_WHAT YOU NEED TO DO_. Quote these lines exactly: the one that holds "(773, 133) = (525, 151): blue" and every line after it to the end of the material below. Skip pictures.

_MATERIAL TO PROCESS_.
▬▬▬▬▬▬
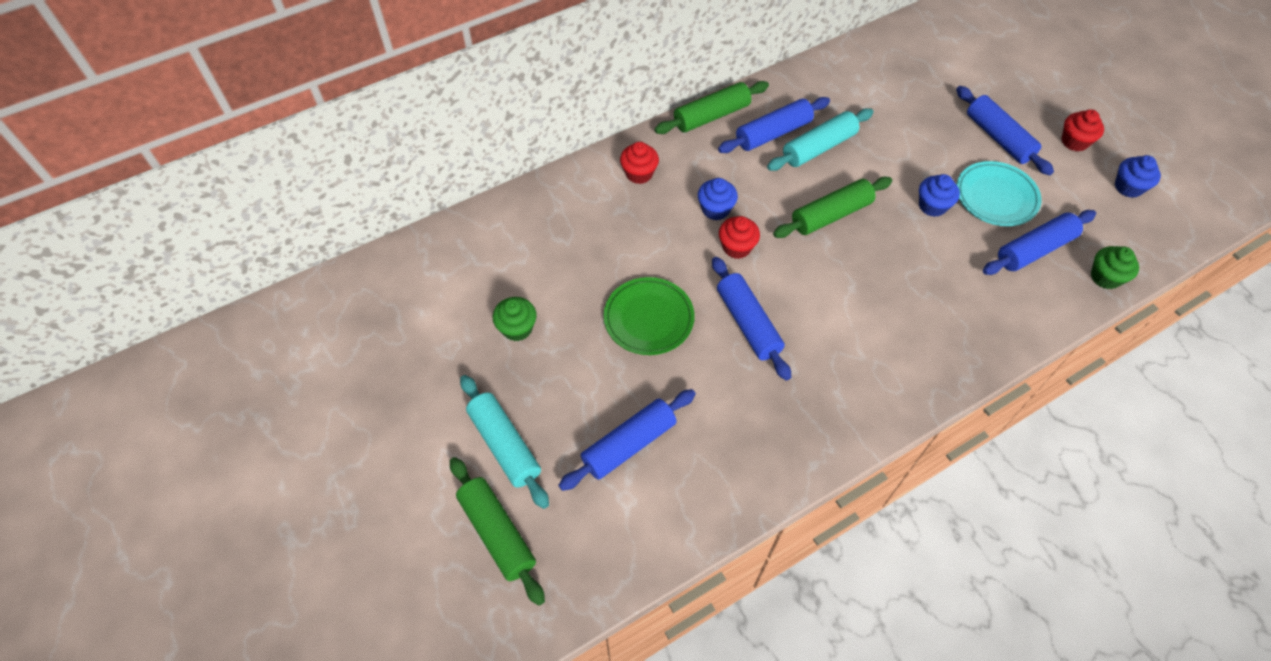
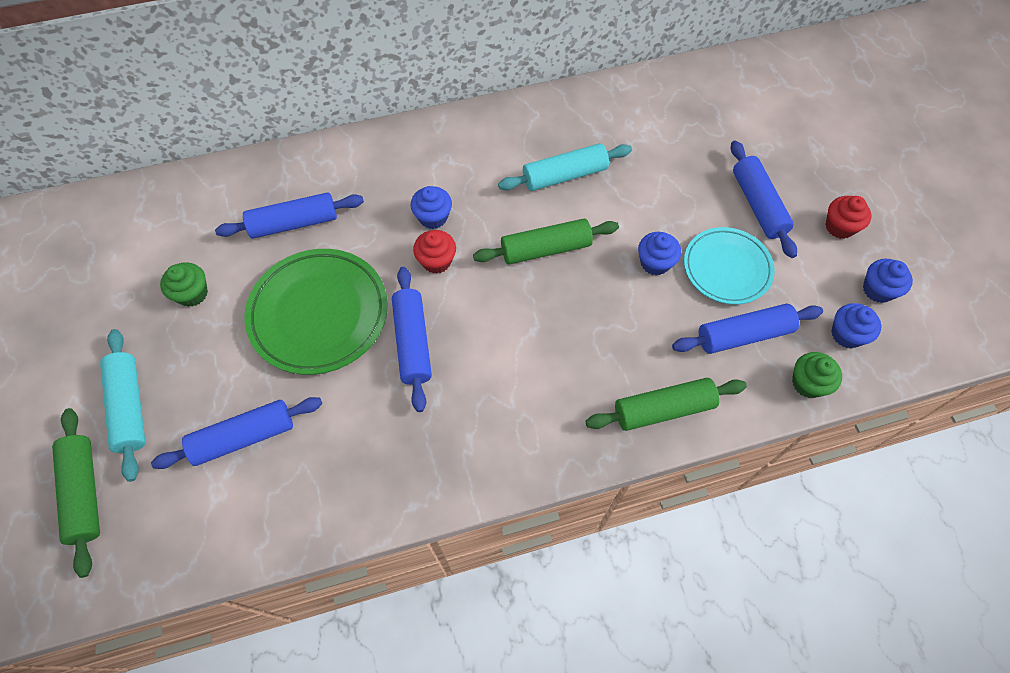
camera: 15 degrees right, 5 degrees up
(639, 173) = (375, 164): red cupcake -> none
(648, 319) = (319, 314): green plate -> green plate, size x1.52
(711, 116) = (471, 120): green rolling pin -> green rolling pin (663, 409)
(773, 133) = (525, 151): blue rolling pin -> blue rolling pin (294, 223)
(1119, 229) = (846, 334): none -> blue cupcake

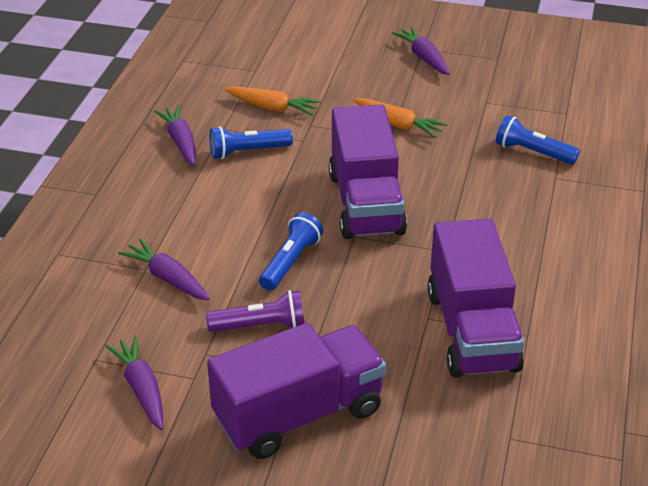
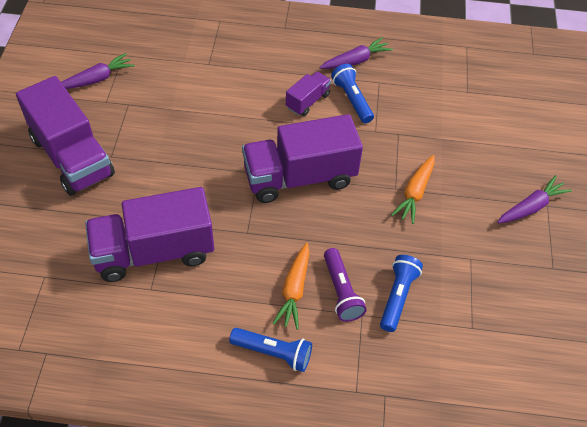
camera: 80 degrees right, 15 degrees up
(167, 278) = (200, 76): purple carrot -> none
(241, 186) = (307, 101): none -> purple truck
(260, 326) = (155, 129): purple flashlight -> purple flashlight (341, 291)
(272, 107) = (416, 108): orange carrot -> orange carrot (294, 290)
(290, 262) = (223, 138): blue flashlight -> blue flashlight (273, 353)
▬▬▬▬▬▬
_EXERCISE ANSWER_.
(773, 133) = (525, 151): blue rolling pin -> blue rolling pin (294, 223)
(1119, 229) = (846, 334): none -> blue cupcake

camera: 80 degrees right, 15 degrees up
(167, 278) = (200, 76): purple carrot -> none
(241, 186) = (307, 101): none -> purple truck
(260, 326) = (155, 129): purple flashlight -> purple flashlight (341, 291)
(272, 107) = (416, 108): orange carrot -> orange carrot (294, 290)
(290, 262) = (223, 138): blue flashlight -> blue flashlight (273, 353)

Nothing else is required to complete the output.